Dataset records below:

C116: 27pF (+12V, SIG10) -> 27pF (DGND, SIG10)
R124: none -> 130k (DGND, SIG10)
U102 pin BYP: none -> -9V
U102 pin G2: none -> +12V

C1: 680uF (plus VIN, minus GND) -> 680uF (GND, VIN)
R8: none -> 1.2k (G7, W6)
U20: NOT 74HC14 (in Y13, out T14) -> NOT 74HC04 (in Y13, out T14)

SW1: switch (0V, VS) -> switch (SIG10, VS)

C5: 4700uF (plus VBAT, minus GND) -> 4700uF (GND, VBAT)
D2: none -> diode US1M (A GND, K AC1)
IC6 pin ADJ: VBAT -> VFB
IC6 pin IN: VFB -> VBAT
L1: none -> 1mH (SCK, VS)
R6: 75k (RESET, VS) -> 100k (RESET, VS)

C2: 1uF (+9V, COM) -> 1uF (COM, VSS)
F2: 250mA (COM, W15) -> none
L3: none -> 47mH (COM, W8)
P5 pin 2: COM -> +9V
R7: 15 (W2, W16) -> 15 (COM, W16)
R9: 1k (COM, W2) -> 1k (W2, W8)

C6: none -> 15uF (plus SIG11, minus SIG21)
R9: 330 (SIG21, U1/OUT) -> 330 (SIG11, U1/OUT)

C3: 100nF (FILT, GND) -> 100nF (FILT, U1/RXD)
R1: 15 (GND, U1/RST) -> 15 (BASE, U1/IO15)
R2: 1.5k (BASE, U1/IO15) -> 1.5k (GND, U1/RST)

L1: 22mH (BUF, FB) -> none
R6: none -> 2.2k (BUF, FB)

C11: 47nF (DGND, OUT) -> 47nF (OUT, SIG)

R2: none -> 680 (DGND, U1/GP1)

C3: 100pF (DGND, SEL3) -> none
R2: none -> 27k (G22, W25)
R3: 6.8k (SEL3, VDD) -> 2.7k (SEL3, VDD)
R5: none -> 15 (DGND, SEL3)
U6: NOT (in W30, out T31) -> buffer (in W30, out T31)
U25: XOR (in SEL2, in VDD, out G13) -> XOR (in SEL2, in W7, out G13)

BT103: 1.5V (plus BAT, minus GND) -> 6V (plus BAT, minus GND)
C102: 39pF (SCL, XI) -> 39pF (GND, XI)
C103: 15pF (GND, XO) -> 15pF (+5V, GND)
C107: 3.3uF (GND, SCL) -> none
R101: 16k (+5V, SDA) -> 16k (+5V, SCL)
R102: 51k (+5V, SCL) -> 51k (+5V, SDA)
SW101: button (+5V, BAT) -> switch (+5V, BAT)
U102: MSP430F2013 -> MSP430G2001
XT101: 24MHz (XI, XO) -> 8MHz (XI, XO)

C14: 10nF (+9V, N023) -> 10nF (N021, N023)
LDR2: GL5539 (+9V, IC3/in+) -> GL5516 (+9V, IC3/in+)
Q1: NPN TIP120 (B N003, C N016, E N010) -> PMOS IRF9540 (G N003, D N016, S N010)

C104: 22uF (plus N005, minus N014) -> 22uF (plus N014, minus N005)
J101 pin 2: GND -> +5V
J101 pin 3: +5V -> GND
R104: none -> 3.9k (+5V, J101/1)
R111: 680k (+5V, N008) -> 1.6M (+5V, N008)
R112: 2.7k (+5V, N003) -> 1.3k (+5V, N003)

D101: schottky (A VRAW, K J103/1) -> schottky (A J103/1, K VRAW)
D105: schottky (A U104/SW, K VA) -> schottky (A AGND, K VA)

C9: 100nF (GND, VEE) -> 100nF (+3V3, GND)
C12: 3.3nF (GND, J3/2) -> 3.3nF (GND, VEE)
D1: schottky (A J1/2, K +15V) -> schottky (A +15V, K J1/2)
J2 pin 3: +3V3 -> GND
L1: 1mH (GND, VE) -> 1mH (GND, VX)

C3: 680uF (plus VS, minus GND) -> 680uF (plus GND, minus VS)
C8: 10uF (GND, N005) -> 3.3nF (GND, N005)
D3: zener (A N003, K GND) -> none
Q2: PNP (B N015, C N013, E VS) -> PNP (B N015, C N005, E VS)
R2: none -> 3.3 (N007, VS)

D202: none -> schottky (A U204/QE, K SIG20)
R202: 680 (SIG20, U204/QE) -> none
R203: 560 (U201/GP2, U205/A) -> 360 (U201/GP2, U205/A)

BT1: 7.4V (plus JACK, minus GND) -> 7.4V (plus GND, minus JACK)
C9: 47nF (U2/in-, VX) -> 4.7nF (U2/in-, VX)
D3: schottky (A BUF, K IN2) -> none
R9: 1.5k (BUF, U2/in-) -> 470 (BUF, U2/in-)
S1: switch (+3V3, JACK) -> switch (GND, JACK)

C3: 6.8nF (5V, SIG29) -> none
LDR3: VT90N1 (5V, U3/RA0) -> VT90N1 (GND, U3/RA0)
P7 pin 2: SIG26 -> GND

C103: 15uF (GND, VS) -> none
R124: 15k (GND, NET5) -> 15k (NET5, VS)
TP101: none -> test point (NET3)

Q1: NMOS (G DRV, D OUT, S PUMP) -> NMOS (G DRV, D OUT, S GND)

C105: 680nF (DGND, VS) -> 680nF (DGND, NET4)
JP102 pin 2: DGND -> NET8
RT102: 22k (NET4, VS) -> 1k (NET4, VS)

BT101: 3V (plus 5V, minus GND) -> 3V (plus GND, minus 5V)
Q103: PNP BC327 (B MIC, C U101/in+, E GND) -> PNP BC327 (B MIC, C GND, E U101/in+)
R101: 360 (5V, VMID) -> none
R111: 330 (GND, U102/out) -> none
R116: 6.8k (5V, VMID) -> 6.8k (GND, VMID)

End of Dataset records.

What you should do:
Copy task for the entries above: every line with the string "minus".

Output for this task:
C1: 680uF (plus VIN, minus GND) -> 680uF (GND, VIN)
C5: 4700uF (plus VBAT, minus GND) -> 4700uF (GND, VBAT)
C6: none -> 15uF (plus SIG11, minus SIG21)
BT103: 1.5V (plus BAT, minus GND) -> 6V (plus BAT, minus GND)
C104: 22uF (plus N005, minus N014) -> 22uF (plus N014, minus N005)
C3: 680uF (plus VS, minus GND) -> 680uF (plus GND, minus VS)
BT1: 7.4V (plus JACK, minus GND) -> 7.4V (plus GND, minus JACK)
BT101: 3V (plus 5V, minus GND) -> 3V (plus GND, minus 5V)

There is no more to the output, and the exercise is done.